*** Block opens ***

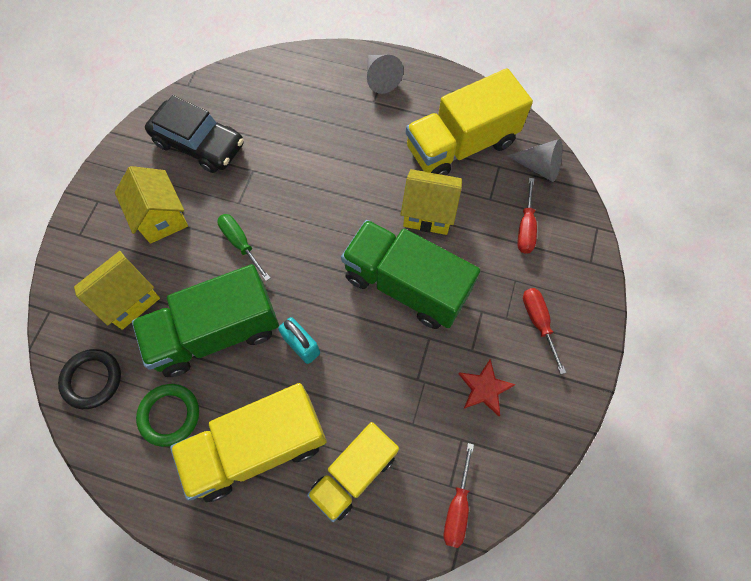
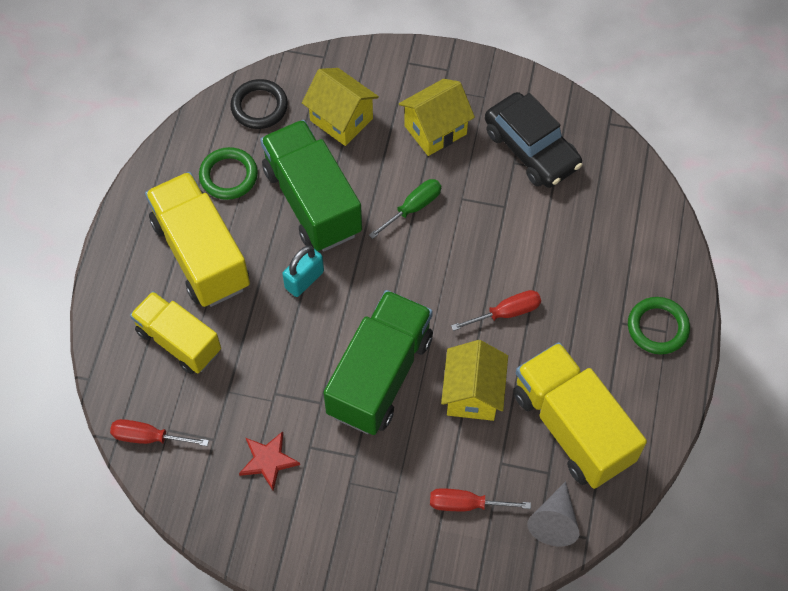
camera: 85 degrees right, 5 degrees down
black car [145,95,244,173] -> black car turned 60 degrees counterclockwise [485,92,582,188]
grey cone [367,55,404,94] -> green ring [628,297,690,354]
red screwdriver [523,288,566,374] -> red screwdriver moved to [451,290,541,331]

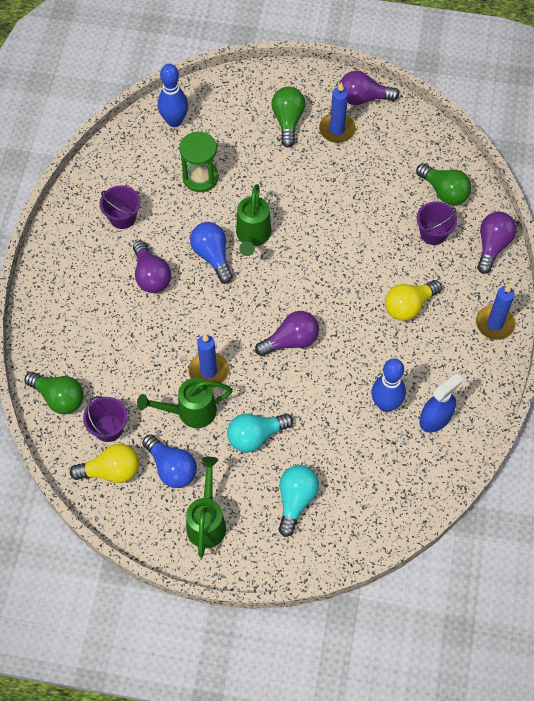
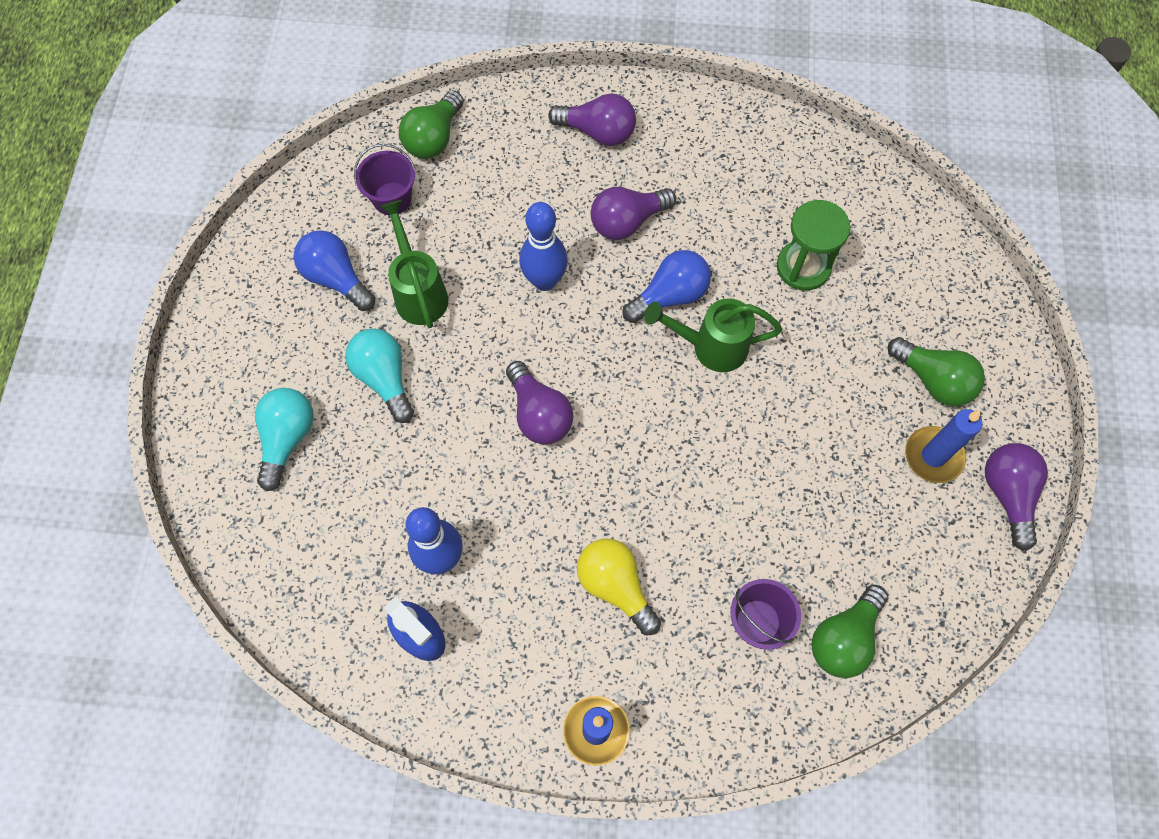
camera: 85 degrees right, 5 degrees up
yellow light bulb [70,444,139,483] -> none
purple bucket [100,185,140,229] -> none
blue light bulb [142,434,197,488] -> blue light bulb turned 90 degrees clockwise [294,230,375,311]
blue bowling pin [158,64,188,127] -> blue bowling pin moved to [519,202,568,291]
green watering can [186,457,226,558] -> none
blue candle [189,334,229,388] -> none
green light bulb [271,87,305,148] -> green light bulb turned 45 degrees clockwise [888,337,985,406]
turquoise light bulb [278,465,319,537] -> turquoise light bulb turned 90 degrees counterclockwise [255,388,314,491]
purple light bulb [477,212,517,274] -> purple light bulb moved to [548,93,636,146]

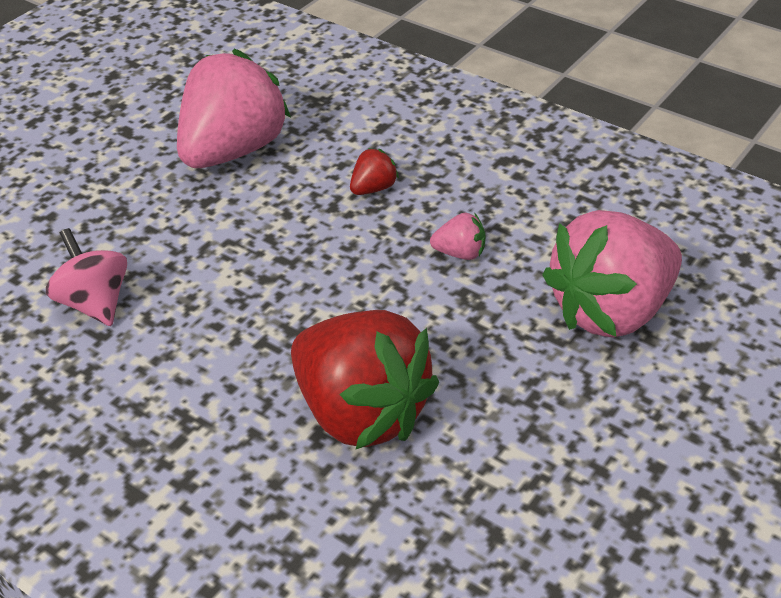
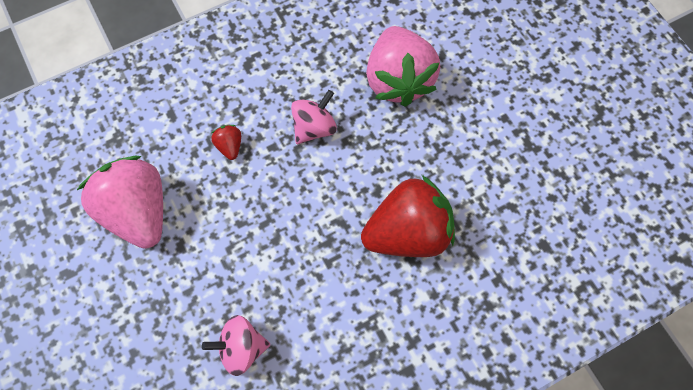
camera: 65 degrees left, 25 degrees up
pink strawberry [430,213,485,260] -> pink spinning top [291,90,337,144]

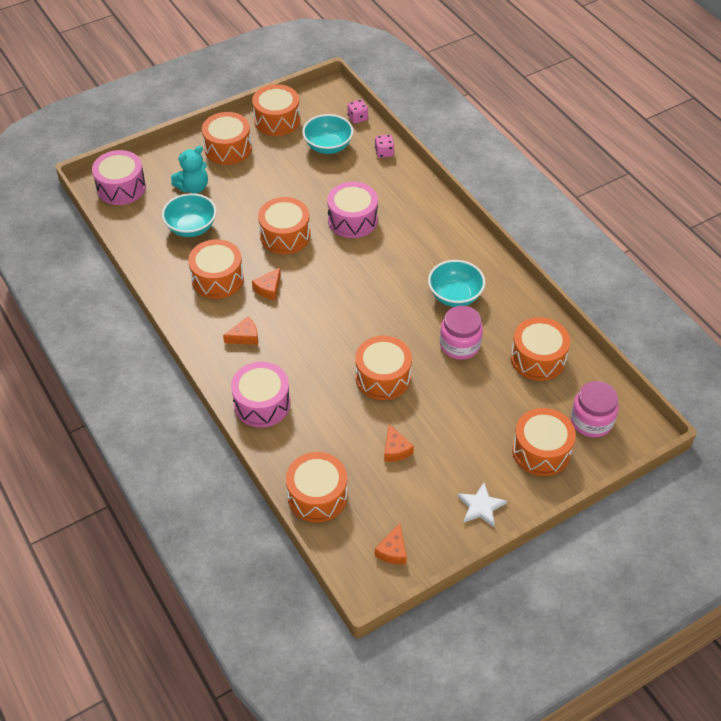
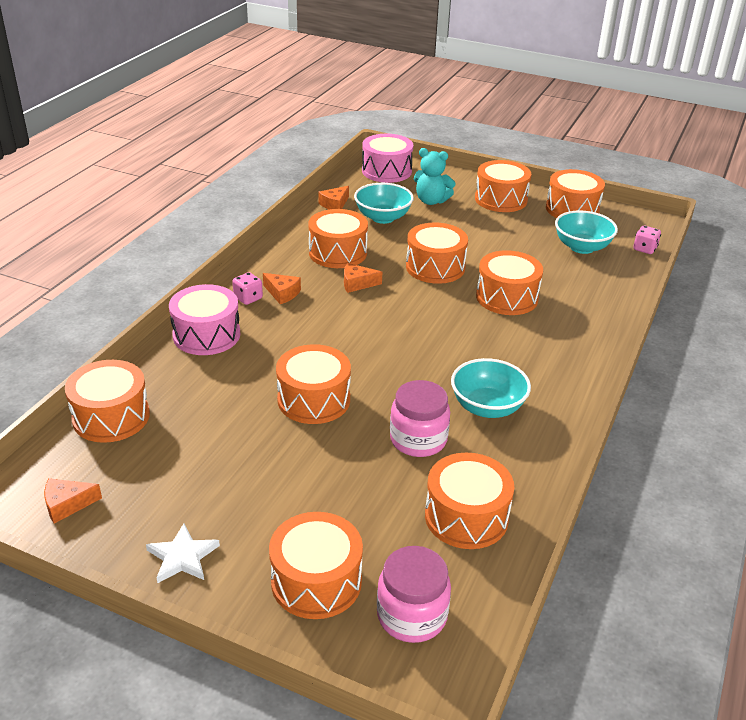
camera: 55 degrees right, 15 degrees down
pink drum [327,182,378,238] -> orange drum [476,250,543,315]
pink dice [375,134,394,158] -> pink dice moved to [232,272,263,305]
orange cheese [384,424,414,462] -> orange cheese moved to [318,186,349,209]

*** Block closes ***

WORK ORDER
Everything in the material except the pictures should be output verbatim.

SOLUTION TO THE EXERCISE
camera: 85 degrees right, 5 degrees down
black car [145,95,244,173] -> black car turned 60 degrees counterclockwise [485,92,582,188]
grey cone [367,55,404,94] -> green ring [628,297,690,354]
red screwdriver [523,288,566,374] -> red screwdriver moved to [451,290,541,331]

camera: 85 degrees right, 5 degrees up
yellow light bulb [70,444,139,483] -> none
purple bucket [100,185,140,229] -> none
blue light bulb [142,434,197,488] -> blue light bulb turned 90 degrees clockwise [294,230,375,311]
blue bowling pin [158,64,188,127] -> blue bowling pin moved to [519,202,568,291]
green watering can [186,457,226,558] -> none
blue candle [189,334,229,388] -> none
green light bulb [271,87,305,148] -> green light bulb turned 45 degrees clockwise [888,337,985,406]
turquoise light bulb [278,465,319,537] -> turquoise light bulb turned 90 degrees counterclockwise [255,388,314,491]
purple light bulb [477,212,517,274] -> purple light bulb moved to [548,93,636,146]

camera: 65 degrees left, 25 degrees up
pink strawberry [430,213,485,260] -> pink spinning top [291,90,337,144]

camera: 55 degrees right, 15 degrees down
pink drum [327,182,378,238] -> orange drum [476,250,543,315]
pink dice [375,134,394,158] -> pink dice moved to [232,272,263,305]
orange cheese [384,424,414,462] -> orange cheese moved to [318,186,349,209]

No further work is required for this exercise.